The task ▸ Here are some records; copy every line that holds the word "turned".

** Opening The input block **

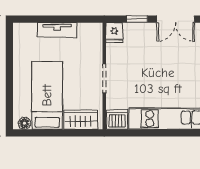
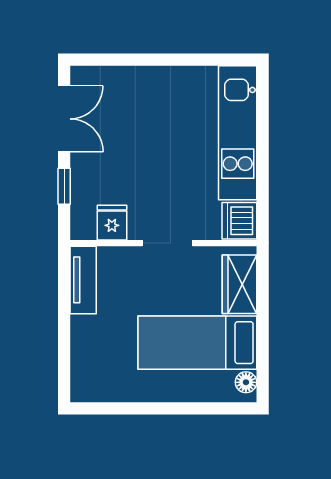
tv unit: (57, 30) -> (83, 280), moved
fridge: (114, 33) -> (112, 223), moved, turned -90

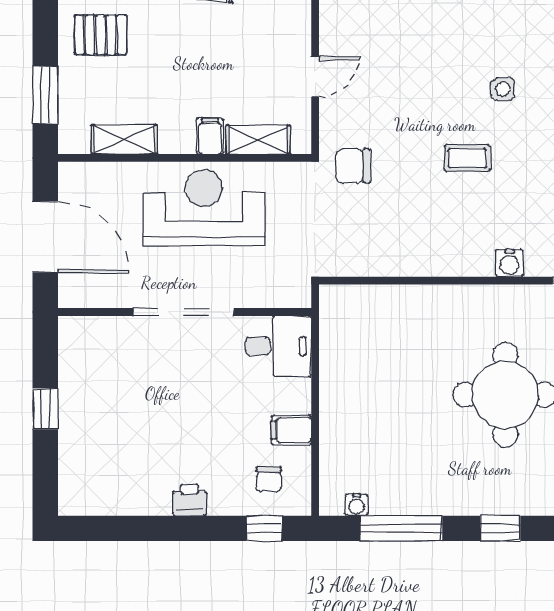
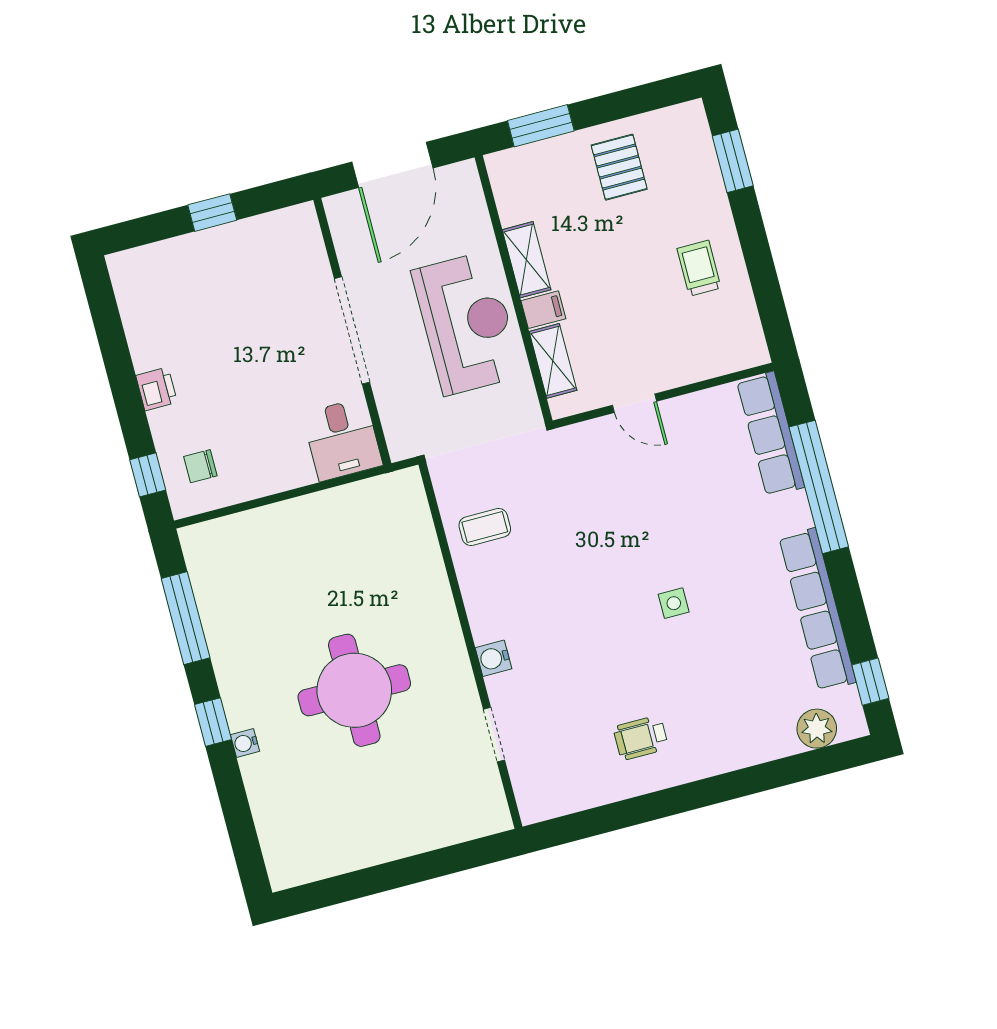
shelving: (124, 139) -> (527, 260), moved
coffee table: (467, 158) -> (485, 527), moved, turned 90
chair: (353, 166) -> (552, 467), removed
filing cabinet: (291, 430) -> (258, 476), removed
water cooler: (357, 505) -> (245, 743), moved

** Closing The input block **

Output of the exercise ▸
fridge: (114, 33) -> (112, 223), moved, turned -90
coffee table: (467, 158) -> (485, 527), moved, turned 90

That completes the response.